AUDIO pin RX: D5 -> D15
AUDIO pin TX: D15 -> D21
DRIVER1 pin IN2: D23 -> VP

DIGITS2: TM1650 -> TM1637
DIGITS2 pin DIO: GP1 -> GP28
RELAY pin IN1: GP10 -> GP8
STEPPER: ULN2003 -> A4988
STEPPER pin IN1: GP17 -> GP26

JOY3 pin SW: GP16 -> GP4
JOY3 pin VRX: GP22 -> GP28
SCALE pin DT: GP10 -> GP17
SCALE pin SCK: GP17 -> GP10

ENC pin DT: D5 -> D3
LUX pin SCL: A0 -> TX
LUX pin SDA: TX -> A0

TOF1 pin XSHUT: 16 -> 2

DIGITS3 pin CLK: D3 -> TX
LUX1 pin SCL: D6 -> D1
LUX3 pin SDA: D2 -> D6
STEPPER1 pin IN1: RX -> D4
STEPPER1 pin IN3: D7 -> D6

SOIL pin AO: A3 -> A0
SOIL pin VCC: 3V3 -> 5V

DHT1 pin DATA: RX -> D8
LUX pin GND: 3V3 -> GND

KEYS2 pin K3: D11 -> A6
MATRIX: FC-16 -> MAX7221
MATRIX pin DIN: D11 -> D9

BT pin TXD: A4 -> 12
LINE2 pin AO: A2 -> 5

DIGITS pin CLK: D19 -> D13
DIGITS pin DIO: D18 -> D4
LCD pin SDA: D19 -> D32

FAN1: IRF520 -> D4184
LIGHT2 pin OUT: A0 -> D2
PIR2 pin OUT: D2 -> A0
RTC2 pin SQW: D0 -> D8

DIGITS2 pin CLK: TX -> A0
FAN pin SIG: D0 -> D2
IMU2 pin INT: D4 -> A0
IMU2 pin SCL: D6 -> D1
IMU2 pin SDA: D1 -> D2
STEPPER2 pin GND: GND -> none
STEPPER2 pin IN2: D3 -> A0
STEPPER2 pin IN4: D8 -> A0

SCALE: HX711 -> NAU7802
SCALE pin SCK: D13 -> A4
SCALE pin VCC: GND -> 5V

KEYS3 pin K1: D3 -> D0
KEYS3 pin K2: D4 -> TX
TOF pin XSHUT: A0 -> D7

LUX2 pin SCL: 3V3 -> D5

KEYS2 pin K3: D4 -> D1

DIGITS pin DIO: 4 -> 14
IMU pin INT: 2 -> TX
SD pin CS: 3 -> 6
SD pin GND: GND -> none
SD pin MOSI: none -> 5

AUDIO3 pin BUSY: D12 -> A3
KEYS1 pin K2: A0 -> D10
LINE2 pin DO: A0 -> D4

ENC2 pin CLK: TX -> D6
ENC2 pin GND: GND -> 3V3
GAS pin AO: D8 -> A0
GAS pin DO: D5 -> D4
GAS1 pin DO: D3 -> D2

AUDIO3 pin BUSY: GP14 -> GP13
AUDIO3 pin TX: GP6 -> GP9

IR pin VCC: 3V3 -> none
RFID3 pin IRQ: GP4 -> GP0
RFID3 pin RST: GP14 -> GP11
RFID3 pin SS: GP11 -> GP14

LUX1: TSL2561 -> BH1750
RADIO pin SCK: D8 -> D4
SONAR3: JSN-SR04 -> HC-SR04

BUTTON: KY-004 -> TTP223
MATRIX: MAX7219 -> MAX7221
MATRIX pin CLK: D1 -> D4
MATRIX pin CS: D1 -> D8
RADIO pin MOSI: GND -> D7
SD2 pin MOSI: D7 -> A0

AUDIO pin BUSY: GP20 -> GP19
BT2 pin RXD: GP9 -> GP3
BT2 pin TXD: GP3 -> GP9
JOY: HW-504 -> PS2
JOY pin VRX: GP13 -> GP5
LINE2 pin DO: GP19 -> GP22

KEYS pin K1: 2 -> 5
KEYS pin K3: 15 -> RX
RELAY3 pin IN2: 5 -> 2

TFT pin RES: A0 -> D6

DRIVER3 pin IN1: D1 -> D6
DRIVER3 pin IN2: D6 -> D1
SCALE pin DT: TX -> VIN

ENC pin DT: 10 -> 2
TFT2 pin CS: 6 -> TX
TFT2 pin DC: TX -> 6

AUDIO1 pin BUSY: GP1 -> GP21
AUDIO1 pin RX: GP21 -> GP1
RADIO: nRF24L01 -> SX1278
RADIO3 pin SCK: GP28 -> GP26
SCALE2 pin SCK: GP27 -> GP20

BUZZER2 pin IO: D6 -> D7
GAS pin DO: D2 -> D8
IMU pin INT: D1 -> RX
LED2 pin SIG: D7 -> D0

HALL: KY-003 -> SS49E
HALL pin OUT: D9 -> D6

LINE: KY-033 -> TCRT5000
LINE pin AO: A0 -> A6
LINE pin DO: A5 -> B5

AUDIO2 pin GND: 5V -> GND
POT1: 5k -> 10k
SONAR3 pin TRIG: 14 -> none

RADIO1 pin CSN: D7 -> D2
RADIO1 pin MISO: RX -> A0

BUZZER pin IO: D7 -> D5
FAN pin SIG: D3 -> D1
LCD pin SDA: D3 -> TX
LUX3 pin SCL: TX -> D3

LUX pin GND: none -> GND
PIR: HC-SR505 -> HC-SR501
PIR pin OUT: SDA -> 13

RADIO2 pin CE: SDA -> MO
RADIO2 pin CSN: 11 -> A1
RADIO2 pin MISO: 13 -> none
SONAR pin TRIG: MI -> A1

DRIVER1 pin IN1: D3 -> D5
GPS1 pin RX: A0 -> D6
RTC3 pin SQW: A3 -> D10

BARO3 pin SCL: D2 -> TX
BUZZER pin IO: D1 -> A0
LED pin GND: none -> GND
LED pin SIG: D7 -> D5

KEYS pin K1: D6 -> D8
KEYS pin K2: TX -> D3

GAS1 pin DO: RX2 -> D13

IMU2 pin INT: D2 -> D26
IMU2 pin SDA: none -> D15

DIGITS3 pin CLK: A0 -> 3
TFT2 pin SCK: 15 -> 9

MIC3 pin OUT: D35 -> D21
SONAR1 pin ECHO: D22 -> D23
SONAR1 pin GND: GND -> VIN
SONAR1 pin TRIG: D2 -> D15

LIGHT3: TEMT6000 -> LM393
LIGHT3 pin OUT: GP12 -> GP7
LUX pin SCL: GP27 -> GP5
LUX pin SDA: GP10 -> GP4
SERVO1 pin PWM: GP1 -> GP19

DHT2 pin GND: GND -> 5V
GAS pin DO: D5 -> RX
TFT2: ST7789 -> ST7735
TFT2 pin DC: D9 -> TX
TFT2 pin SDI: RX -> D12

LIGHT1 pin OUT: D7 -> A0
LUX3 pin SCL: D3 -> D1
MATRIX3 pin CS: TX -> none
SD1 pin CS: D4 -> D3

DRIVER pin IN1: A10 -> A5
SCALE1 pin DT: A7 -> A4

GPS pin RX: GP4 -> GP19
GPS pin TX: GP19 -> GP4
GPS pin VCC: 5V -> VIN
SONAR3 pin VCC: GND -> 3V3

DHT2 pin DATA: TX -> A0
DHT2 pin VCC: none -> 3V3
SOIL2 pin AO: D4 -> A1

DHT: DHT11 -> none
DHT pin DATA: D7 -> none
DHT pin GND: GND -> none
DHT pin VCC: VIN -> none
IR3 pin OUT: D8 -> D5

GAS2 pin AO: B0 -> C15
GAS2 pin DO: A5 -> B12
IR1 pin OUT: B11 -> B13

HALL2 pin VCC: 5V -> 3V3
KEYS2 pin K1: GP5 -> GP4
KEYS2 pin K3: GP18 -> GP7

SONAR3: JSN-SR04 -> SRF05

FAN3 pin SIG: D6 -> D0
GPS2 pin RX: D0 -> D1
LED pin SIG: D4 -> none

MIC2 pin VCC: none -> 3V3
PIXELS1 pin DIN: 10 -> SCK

◆ What the task asks
Please return exactly the lines from the first line of the material through the one with "DRIVER3 pin IN2: D6 -> D1", and no lines after it.

◆ Result for this task
AUDIO pin RX: D5 -> D15
AUDIO pin TX: D15 -> D21
DRIVER1 pin IN2: D23 -> VP

DIGITS2: TM1650 -> TM1637
DIGITS2 pin DIO: GP1 -> GP28
RELAY pin IN1: GP10 -> GP8
STEPPER: ULN2003 -> A4988
STEPPER pin IN1: GP17 -> GP26

JOY3 pin SW: GP16 -> GP4
JOY3 pin VRX: GP22 -> GP28
SCALE pin DT: GP10 -> GP17
SCALE pin SCK: GP17 -> GP10

ENC pin DT: D5 -> D3
LUX pin SCL: A0 -> TX
LUX pin SDA: TX -> A0

TOF1 pin XSHUT: 16 -> 2

DIGITS3 pin CLK: D3 -> TX
LUX1 pin SCL: D6 -> D1
LUX3 pin SDA: D2 -> D6
STEPPER1 pin IN1: RX -> D4
STEPPER1 pin IN3: D7 -> D6

SOIL pin AO: A3 -> A0
SOIL pin VCC: 3V3 -> 5V

DHT1 pin DATA: RX -> D8
LUX pin GND: 3V3 -> GND

KEYS2 pin K3: D11 -> A6
MATRIX: FC-16 -> MAX7221
MATRIX pin DIN: D11 -> D9

BT pin TXD: A4 -> 12
LINE2 pin AO: A2 -> 5

DIGITS pin CLK: D19 -> D13
DIGITS pin DIO: D18 -> D4
LCD pin SDA: D19 -> D32

FAN1: IRF520 -> D4184
LIGHT2 pin OUT: A0 -> D2
PIR2 pin OUT: D2 -> A0
RTC2 pin SQW: D0 -> D8

DIGITS2 pin CLK: TX -> A0
FAN pin SIG: D0 -> D2
IMU2 pin INT: D4 -> A0
IMU2 pin SCL: D6 -> D1
IMU2 pin SDA: D1 -> D2
STEPPER2 pin GND: GND -> none
STEPPER2 pin IN2: D3 -> A0
STEPPER2 pin IN4: D8 -> A0

SCALE: HX711 -> NAU7802
SCALE pin SCK: D13 -> A4
SCALE pin VCC: GND -> 5V

KEYS3 pin K1: D3 -> D0
KEYS3 pin K2: D4 -> TX
TOF pin XSHUT: A0 -> D7

LUX2 pin SCL: 3V3 -> D5

KEYS2 pin K3: D4 -> D1

DIGITS pin DIO: 4 -> 14
IMU pin INT: 2 -> TX
SD pin CS: 3 -> 6
SD pin GND: GND -> none
SD pin MOSI: none -> 5

AUDIO3 pin BUSY: D12 -> A3
KEYS1 pin K2: A0 -> D10
LINE2 pin DO: A0 -> D4

ENC2 pin CLK: TX -> D6
ENC2 pin GND: GND -> 3V3
GAS pin AO: D8 -> A0
GAS pin DO: D5 -> D4
GAS1 pin DO: D3 -> D2

AUDIO3 pin BUSY: GP14 -> GP13
AUDIO3 pin TX: GP6 -> GP9

IR pin VCC: 3V3 -> none
RFID3 pin IRQ: GP4 -> GP0
RFID3 pin RST: GP14 -> GP11
RFID3 pin SS: GP11 -> GP14

LUX1: TSL2561 -> BH1750
RADIO pin SCK: D8 -> D4
SONAR3: JSN-SR04 -> HC-SR04

BUTTON: KY-004 -> TTP223
MATRIX: MAX7219 -> MAX7221
MATRIX pin CLK: D1 -> D4
MATRIX pin CS: D1 -> D8
RADIO pin MOSI: GND -> D7
SD2 pin MOSI: D7 -> A0

AUDIO pin BUSY: GP20 -> GP19
BT2 pin RXD: GP9 -> GP3
BT2 pin TXD: GP3 -> GP9
JOY: HW-504 -> PS2
JOY pin VRX: GP13 -> GP5
LINE2 pin DO: GP19 -> GP22

KEYS pin K1: 2 -> 5
KEYS pin K3: 15 -> RX
RELAY3 pin IN2: 5 -> 2

TFT pin RES: A0 -> D6

DRIVER3 pin IN1: D1 -> D6
DRIVER3 pin IN2: D6 -> D1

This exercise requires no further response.